=== EXERCISE BRIEF ===
Print every line of the data below verbatim, omitting the pictures.

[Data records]
_ _ _ _

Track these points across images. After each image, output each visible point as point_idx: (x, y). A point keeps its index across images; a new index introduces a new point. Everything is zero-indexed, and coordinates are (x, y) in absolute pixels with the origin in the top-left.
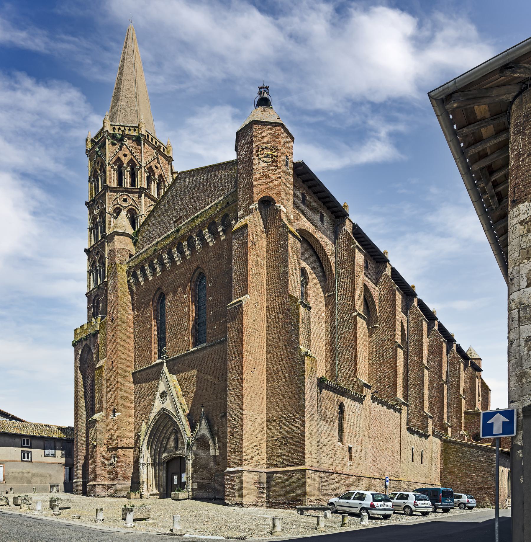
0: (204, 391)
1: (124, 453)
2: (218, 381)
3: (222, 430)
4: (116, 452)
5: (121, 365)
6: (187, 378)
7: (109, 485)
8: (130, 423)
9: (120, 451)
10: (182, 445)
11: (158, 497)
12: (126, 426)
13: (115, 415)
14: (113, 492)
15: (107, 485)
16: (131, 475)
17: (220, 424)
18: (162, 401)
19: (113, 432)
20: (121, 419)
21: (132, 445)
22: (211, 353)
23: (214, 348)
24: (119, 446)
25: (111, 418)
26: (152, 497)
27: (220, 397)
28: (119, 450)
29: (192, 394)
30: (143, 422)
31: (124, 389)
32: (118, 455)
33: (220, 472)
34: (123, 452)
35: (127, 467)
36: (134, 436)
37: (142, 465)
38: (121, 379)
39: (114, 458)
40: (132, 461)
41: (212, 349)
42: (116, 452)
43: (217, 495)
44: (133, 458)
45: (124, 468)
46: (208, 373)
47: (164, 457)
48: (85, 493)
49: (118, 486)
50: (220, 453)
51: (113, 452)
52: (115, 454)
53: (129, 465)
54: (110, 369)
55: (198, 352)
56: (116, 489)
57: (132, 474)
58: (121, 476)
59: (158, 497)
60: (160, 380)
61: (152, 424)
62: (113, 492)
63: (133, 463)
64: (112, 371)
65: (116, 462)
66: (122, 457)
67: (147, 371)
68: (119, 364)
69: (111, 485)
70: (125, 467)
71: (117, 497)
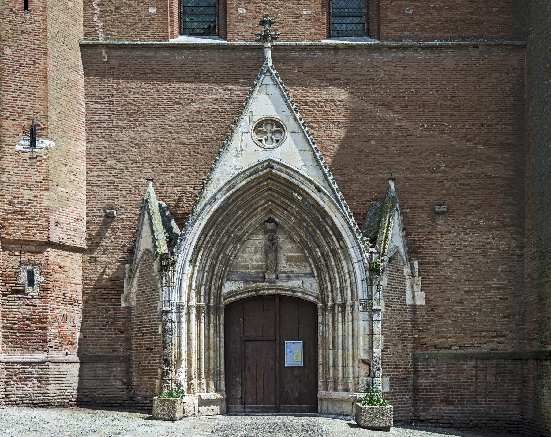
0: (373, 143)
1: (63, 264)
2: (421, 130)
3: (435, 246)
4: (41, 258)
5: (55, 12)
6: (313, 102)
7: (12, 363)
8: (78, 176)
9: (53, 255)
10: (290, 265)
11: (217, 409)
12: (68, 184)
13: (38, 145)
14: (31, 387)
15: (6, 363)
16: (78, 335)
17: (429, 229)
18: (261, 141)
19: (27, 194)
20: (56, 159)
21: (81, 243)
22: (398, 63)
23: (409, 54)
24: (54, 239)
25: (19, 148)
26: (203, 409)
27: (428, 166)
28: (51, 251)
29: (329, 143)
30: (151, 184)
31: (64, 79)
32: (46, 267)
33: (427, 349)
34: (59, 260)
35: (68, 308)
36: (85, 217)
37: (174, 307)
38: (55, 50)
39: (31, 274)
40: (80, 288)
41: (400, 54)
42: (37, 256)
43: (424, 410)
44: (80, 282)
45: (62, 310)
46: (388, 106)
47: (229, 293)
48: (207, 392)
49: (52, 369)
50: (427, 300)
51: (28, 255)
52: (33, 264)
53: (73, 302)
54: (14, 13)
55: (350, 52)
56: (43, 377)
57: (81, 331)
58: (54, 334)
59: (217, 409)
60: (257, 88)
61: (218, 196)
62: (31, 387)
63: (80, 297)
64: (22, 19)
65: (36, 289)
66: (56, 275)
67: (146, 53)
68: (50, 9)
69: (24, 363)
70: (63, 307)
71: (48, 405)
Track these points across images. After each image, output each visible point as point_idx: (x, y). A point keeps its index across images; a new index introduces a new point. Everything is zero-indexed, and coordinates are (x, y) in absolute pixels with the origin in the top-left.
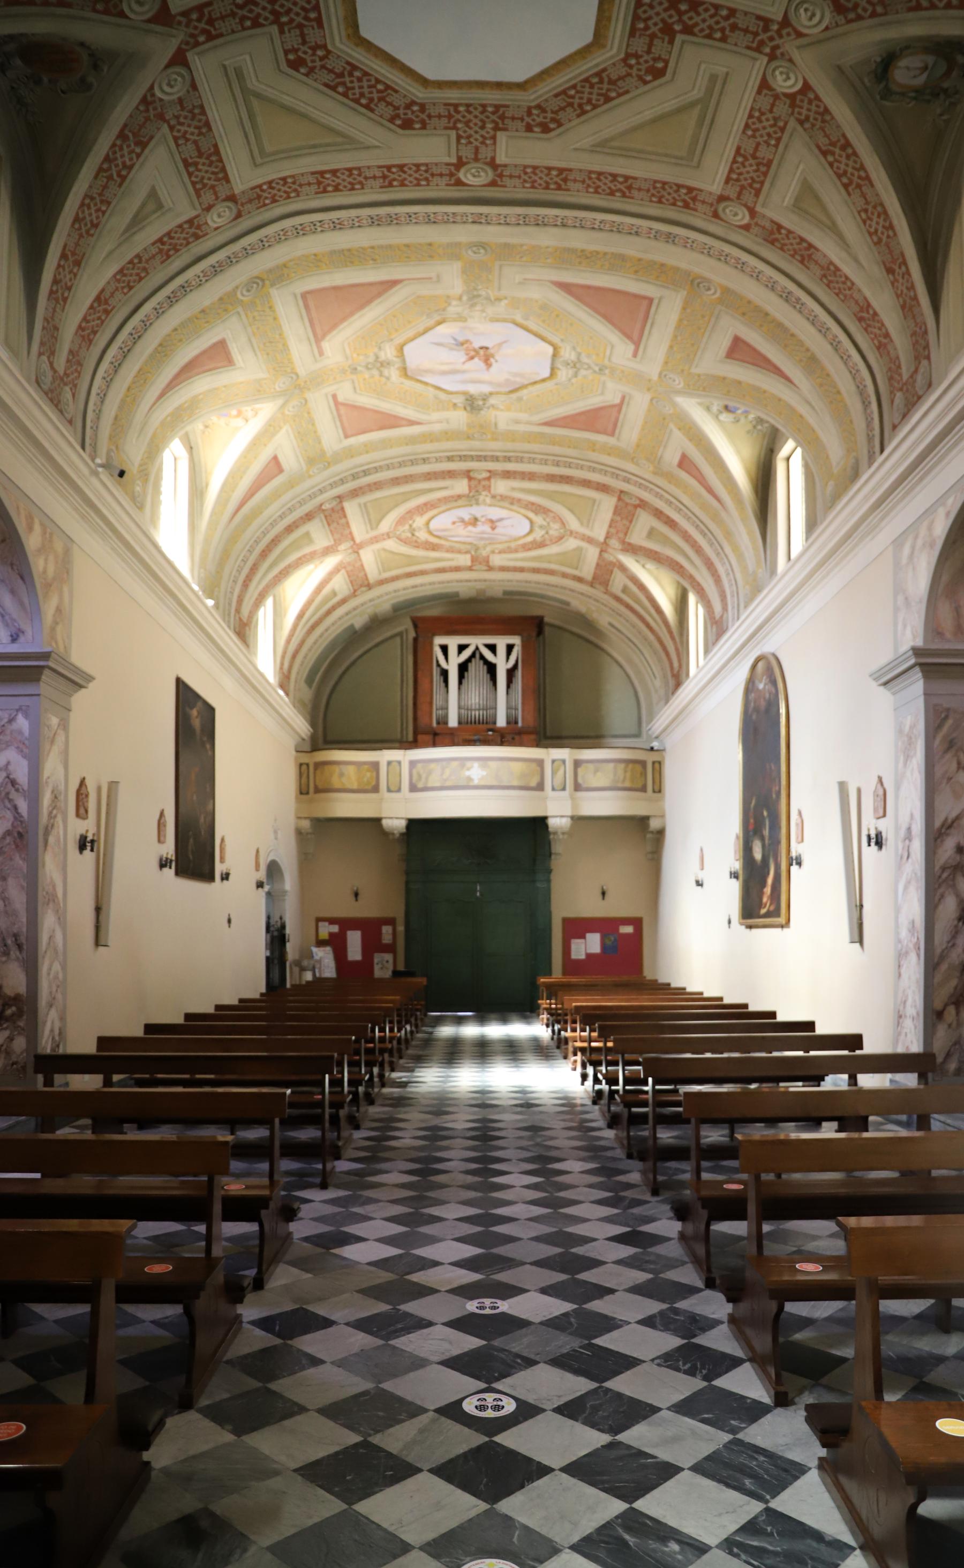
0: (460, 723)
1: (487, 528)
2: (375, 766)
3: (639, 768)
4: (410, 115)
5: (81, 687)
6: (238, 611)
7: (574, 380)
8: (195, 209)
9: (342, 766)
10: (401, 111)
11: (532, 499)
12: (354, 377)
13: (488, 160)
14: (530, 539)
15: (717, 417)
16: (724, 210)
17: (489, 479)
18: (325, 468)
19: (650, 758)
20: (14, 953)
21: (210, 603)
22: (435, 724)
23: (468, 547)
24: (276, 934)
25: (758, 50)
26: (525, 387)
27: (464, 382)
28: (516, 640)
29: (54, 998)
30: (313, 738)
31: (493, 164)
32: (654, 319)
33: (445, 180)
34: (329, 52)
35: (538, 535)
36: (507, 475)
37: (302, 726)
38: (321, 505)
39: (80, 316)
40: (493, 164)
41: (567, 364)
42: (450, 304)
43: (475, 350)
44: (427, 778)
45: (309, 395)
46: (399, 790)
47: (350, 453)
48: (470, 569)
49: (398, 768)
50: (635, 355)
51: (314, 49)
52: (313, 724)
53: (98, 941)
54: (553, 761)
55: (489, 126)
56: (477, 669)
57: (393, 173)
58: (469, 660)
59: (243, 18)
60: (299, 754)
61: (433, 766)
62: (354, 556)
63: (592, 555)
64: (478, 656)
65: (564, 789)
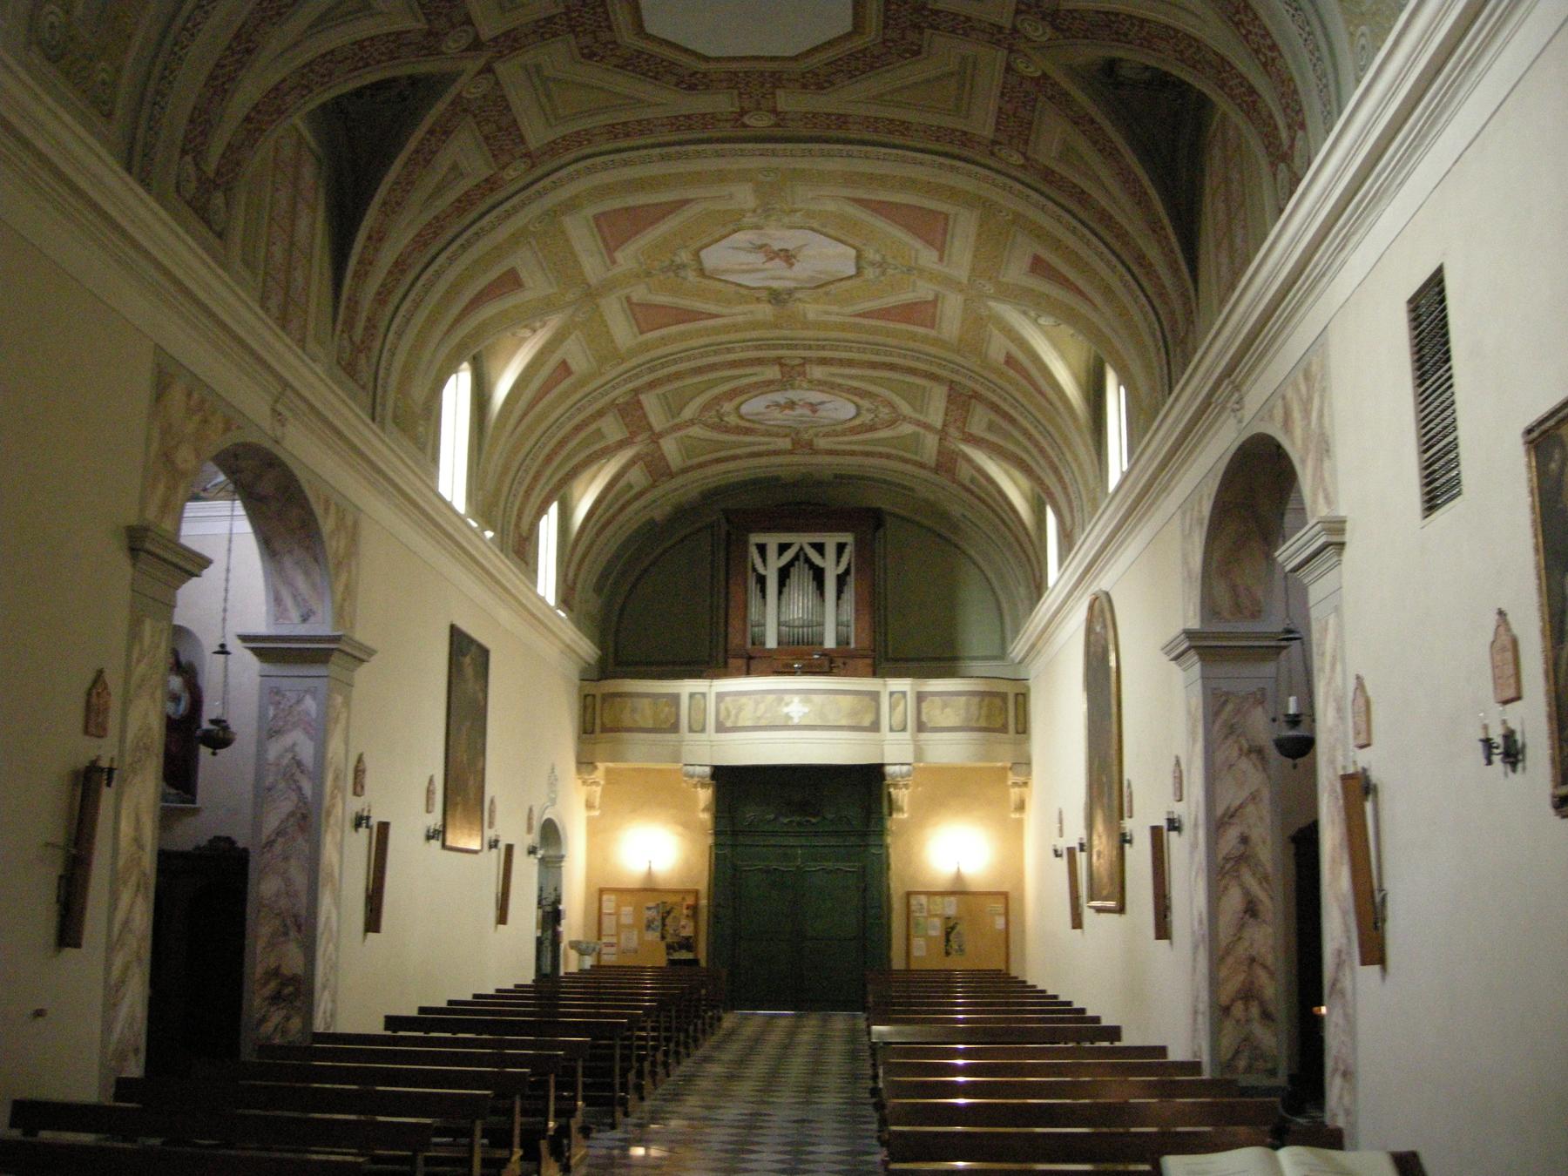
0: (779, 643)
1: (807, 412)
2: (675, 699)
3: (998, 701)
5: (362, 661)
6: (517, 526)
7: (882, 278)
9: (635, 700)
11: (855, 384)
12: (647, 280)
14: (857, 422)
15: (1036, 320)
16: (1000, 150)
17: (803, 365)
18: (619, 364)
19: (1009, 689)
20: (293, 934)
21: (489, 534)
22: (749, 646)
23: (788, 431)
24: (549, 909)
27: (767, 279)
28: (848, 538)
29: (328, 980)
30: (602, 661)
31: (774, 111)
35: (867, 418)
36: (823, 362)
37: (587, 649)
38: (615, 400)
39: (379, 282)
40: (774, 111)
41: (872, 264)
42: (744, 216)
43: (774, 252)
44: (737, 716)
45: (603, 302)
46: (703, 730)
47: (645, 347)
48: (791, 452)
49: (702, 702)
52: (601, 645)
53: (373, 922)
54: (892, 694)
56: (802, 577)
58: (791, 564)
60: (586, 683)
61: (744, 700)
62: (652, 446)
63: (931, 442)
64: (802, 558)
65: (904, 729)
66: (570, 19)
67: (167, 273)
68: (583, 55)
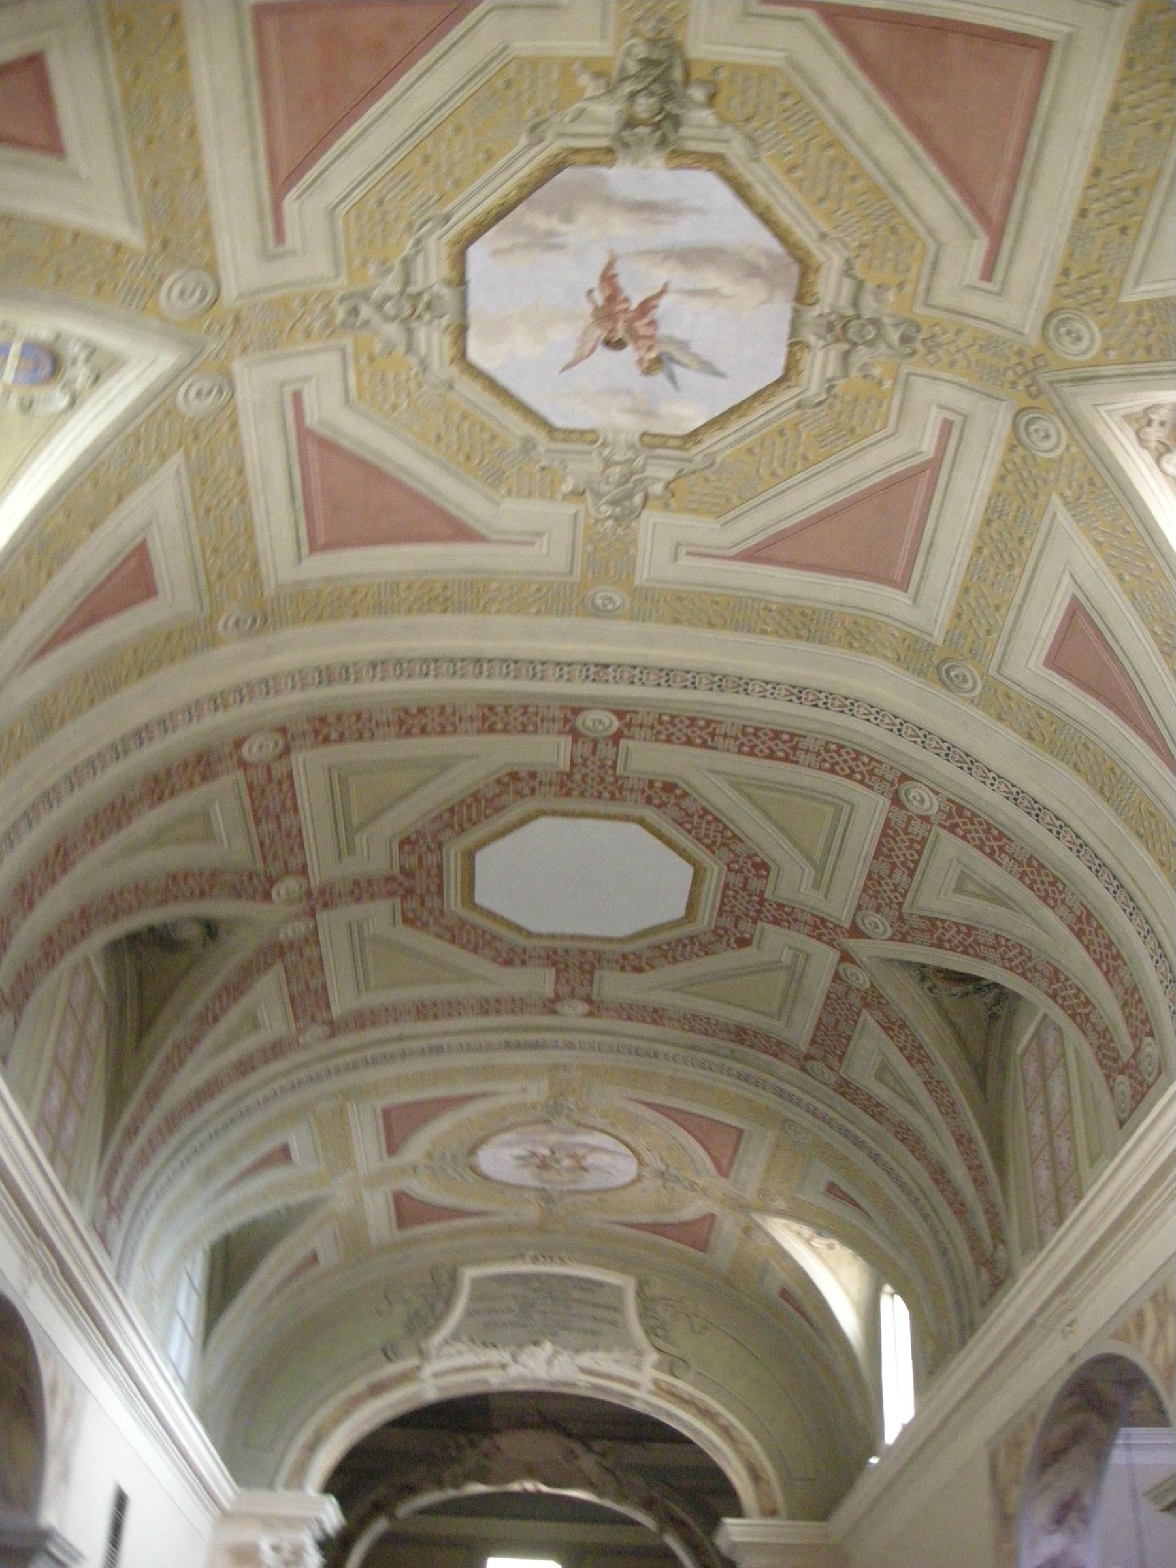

_ _ _ _

=== SOLUTION TO THIS EXERCISE ===
Track these points across images. After each image, output each visible point as point_idx: (x, y). A point keeps its index across images; a new index introduces a new point. Everything is zero-indexed, and coordinates are (x, y) in absolute pixels with the origin in the top-left.
0: (204, 391)
1: (124, 453)
2: (218, 381)
3: (222, 430)
4: (116, 452)
5: (121, 365)
6: (187, 378)
7: (109, 485)
8: (130, 423)
9: (120, 451)
10: (182, 445)
11: (158, 497)
12: (126, 426)
13: (115, 415)
14: (113, 492)
15: (107, 485)
16: (131, 475)
17: (220, 424)
18: (162, 401)
19: (113, 432)
20: (121, 419)
21: (132, 445)
22: (211, 353)
23: (214, 348)
24: (119, 446)
25: (111, 418)
26: (152, 497)
27: (220, 397)
28: (119, 450)
29: (192, 394)
30: (143, 422)
31: (124, 389)
32: (118, 455)
33: (220, 472)
34: (123, 452)
35: (127, 467)
36: (134, 436)
37: (142, 465)
38: (121, 379)
39: (114, 458)
40: (132, 461)
41: (212, 349)
42: (116, 452)
43: (217, 495)
44: (133, 458)
45: (124, 468)
46: (208, 373)
47: (164, 457)
48: (85, 493)
49: (118, 486)
50: (220, 453)
51: (113, 452)
52: (115, 454)
53: (129, 465)
54: (110, 369)
55: (198, 352)
56: (116, 489)
57: (132, 474)
58: (121, 476)
59: (158, 497)
60: (160, 380)
61: (152, 424)
62: (113, 492)
63: (133, 463)
64: (112, 371)
65: (116, 462)
66: (122, 457)
67: (147, 371)
68: (119, 364)
69: (111, 485)
70: (125, 467)
71: (117, 497)
0: (373, 143)
1: (63, 264)
2: (421, 130)
3: (435, 246)
4: (41, 258)
5: (55, 12)
6: (313, 102)
7: (12, 363)
8: (78, 176)
9: (53, 255)
10: (290, 265)
11: (217, 409)
12: (68, 184)
13: (38, 145)
14: (31, 387)
15: (6, 363)
16: (78, 335)
17: (429, 229)
18: (261, 141)
19: (27, 194)
20: (56, 159)
21: (81, 243)
22: (398, 63)
23: (409, 54)
24: (54, 239)
25: (19, 148)
26: (203, 409)
27: (428, 166)
28: (51, 251)
29: (329, 143)
30: (151, 184)
31: (64, 79)
32: (46, 267)
33: (427, 349)
34: (59, 260)
35: (68, 308)
36: (85, 217)
37: (174, 307)
38: (55, 50)
39: (31, 274)
40: (80, 288)
41: (400, 54)
42: (37, 256)
43: (424, 410)
44: (80, 282)
45: (62, 310)
46: (388, 106)
47: (229, 293)
48: (207, 392)
49: (52, 369)
50: (427, 300)
51: (28, 255)
52: (33, 264)
53: (73, 302)
54: (14, 13)
55: (350, 52)
56: (43, 377)
57: (81, 331)
58: (54, 334)
59: (217, 409)
60: (257, 88)
61: (218, 196)
62: (31, 387)
63: (80, 297)
64: (22, 19)
65: (36, 289)
66: (56, 275)
67: (146, 53)
68: (50, 9)
69: (24, 363)
70: (63, 307)
71: (48, 405)
Track these points across images. After each image, output each visible point as point_idx: (x, y). A point keeps its index across images; a new index introduces a new point. Everything is zero-indexed, and coordinates are (x, y) in absolute pixels with the origin in the top-left.
0: (460, 723)
1: (487, 528)
2: (375, 766)
3: (639, 768)
4: (410, 115)
5: (81, 687)
6: (238, 611)
7: (574, 380)
8: (195, 209)
9: (342, 766)
10: (401, 111)
11: (532, 499)
12: (354, 377)
13: (488, 160)
14: (530, 539)
15: (717, 417)
16: (724, 210)
17: (489, 479)
18: (325, 468)
19: (650, 758)
20: (14, 953)
21: (210, 603)
22: (435, 724)
23: (468, 547)
24: (276, 934)
25: (758, 50)
26: (525, 387)
27: (464, 382)
28: (516, 640)
29: (54, 998)
30: (313, 738)
31: (493, 164)
32: (654, 319)
33: (445, 180)
34: (329, 52)
35: (538, 535)
36: (507, 475)
37: (302, 726)
38: (321, 505)
39: (80, 316)
40: (493, 164)
41: (567, 364)
42: (450, 304)
43: (475, 350)
44: (427, 778)
45: (309, 395)
46: (399, 790)
47: (350, 453)
48: (470, 569)
49: (398, 768)
50: (635, 355)
51: (314, 49)
52: (313, 724)
53: (98, 941)
54: (553, 761)
55: (489, 126)
56: (477, 669)
57: (393, 173)
58: (469, 660)
59: (243, 18)
60: (299, 754)
61: (433, 766)
62: (354, 556)
63: (592, 555)
64: (478, 656)
65: (564, 789)
0: (779, 643)
1: (807, 412)
2: (675, 699)
3: (998, 701)
5: (362, 661)
6: (517, 526)
7: (882, 278)
9: (635, 700)
11: (855, 384)
12: (647, 280)
14: (857, 422)
15: (1036, 320)
16: (1000, 150)
17: (803, 365)
18: (619, 364)
19: (1009, 689)
20: (293, 934)
21: (489, 534)
22: (749, 646)
23: (788, 431)
24: (549, 909)
27: (767, 279)
28: (848, 538)
29: (328, 980)
30: (602, 661)
31: (774, 111)
35: (867, 418)
36: (823, 362)
37: (587, 649)
38: (615, 400)
39: (379, 282)
40: (774, 111)
41: (872, 264)
42: (744, 216)
43: (774, 252)
44: (737, 716)
45: (603, 302)
46: (703, 730)
47: (645, 347)
48: (791, 452)
49: (702, 702)
52: (601, 645)
53: (373, 922)
54: (892, 694)
56: (802, 577)
58: (791, 564)
60: (586, 683)
61: (744, 700)
62: (652, 446)
63: (931, 442)
64: (802, 558)
65: (904, 729)
66: (570, 19)
67: (167, 273)
68: (583, 55)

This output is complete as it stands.